■ WHAT IS BEING ASKED
The records are to be copied in their entirety, exactly as given.

[[ STUDY MATERIAL open ]]

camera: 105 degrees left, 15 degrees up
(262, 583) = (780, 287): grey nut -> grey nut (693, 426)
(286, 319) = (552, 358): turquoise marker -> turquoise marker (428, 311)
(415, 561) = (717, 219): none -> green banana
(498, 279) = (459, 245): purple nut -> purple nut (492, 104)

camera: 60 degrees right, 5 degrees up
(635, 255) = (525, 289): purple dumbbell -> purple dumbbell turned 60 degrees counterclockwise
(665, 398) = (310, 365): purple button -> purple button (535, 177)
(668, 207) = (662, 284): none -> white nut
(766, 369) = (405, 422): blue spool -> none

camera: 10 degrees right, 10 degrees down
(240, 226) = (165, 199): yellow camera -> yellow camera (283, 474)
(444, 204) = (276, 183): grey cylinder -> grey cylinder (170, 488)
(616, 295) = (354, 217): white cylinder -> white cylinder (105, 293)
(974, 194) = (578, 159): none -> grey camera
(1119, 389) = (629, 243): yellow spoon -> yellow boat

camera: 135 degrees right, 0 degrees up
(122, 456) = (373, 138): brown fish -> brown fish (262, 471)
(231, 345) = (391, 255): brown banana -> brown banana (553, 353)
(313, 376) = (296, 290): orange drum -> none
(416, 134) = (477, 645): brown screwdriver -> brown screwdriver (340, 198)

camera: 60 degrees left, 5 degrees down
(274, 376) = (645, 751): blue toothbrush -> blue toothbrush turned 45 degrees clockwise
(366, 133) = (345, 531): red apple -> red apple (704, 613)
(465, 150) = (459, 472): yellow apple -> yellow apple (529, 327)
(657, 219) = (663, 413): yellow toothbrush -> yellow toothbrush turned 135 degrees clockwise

[[ STUDY MATERIAL closed ]]

■ ANSWER
camera: 105 degrees left, 15 degrees up
(262, 583) = (780, 287): grey nut -> grey nut (693, 426)
(286, 319) = (552, 358): turquoise marker -> turquoise marker (428, 311)
(415, 561) = (717, 219): none -> green banana
(498, 279) = (459, 245): purple nut -> purple nut (492, 104)

camera: 60 degrees right, 5 degrees up
(635, 255) = (525, 289): purple dumbbell -> purple dumbbell turned 60 degrees counterclockwise
(665, 398) = (310, 365): purple button -> purple button (535, 177)
(668, 207) = (662, 284): none -> white nut
(766, 369) = (405, 422): blue spool -> none

camera: 10 degrees right, 10 degrees down
(240, 226) = (165, 199): yellow camera -> yellow camera (283, 474)
(444, 204) = (276, 183): grey cylinder -> grey cylinder (170, 488)
(616, 295) = (354, 217): white cylinder -> white cylinder (105, 293)
(974, 194) = (578, 159): none -> grey camera
(1119, 389) = (629, 243): yellow spoon -> yellow boat

camera: 135 degrees right, 0 degrees up
(122, 456) = (373, 138): brown fish -> brown fish (262, 471)
(231, 345) = (391, 255): brown banana -> brown banana (553, 353)
(313, 376) = (296, 290): orange drum -> none
(416, 134) = (477, 645): brown screwdriver -> brown screwdriver (340, 198)

camera: 60 degrees left, 5 degrees down
(274, 376) = (645, 751): blue toothbrush -> blue toothbrush turned 45 degrees clockwise
(366, 133) = (345, 531): red apple -> red apple (704, 613)
(465, 150) = (459, 472): yellow apple -> yellow apple (529, 327)
(657, 219) = (663, 413): yellow toothbrush -> yellow toothbrush turned 135 degrees clockwise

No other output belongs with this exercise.